PROBLEM DETAILS: Return the following from the records below: each line, word for word, starting with the line that contains "camera: 20 degrees right, 0 degrees up" and going on through the line that contains "- size: cobalt", with nothing outside that range.

***** SOURCE INFORMATION

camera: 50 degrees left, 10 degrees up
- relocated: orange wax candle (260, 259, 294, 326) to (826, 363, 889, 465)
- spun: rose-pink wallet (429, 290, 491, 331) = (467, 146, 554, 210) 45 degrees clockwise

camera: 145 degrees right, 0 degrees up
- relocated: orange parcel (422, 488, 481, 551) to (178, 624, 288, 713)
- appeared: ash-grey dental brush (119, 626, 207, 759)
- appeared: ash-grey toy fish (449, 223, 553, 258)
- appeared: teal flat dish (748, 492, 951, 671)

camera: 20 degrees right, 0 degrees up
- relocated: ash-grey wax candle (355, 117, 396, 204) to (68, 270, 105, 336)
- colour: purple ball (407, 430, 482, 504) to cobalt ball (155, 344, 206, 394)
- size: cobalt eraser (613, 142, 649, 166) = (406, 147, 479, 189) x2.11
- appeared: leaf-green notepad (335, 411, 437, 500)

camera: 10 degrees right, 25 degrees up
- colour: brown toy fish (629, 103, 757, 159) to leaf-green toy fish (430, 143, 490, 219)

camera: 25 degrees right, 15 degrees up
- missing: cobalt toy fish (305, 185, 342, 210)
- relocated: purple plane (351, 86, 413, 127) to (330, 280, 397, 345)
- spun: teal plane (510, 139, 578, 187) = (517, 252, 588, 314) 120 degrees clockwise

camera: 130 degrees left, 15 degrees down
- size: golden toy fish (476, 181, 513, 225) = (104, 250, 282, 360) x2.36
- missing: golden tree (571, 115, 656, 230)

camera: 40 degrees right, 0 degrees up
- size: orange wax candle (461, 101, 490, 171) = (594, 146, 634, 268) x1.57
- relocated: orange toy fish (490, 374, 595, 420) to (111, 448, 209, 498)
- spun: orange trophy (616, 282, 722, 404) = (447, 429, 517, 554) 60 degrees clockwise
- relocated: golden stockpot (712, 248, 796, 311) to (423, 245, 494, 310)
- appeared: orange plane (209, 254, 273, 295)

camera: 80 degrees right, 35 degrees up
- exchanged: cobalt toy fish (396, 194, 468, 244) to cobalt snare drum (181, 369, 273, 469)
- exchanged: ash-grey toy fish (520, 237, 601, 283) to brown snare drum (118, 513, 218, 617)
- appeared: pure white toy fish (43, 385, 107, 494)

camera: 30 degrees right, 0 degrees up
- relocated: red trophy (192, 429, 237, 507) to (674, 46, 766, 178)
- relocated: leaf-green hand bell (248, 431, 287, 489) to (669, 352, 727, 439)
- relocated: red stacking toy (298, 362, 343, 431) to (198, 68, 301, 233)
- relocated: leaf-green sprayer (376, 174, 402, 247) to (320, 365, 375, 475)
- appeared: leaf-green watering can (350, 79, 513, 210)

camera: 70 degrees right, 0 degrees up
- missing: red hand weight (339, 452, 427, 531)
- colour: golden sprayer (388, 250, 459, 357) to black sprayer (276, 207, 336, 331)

**********

EXERCISE OUTPUT:
camera: 20 degrees right, 0 degrees up
- relocated: ash-grey wax candle (355, 117, 396, 204) to (68, 270, 105, 336)
- colour: purple ball (407, 430, 482, 504) to cobalt ball (155, 344, 206, 394)
- size: cobalt eraser (613, 142, 649, 166) = (406, 147, 479, 189) x2.11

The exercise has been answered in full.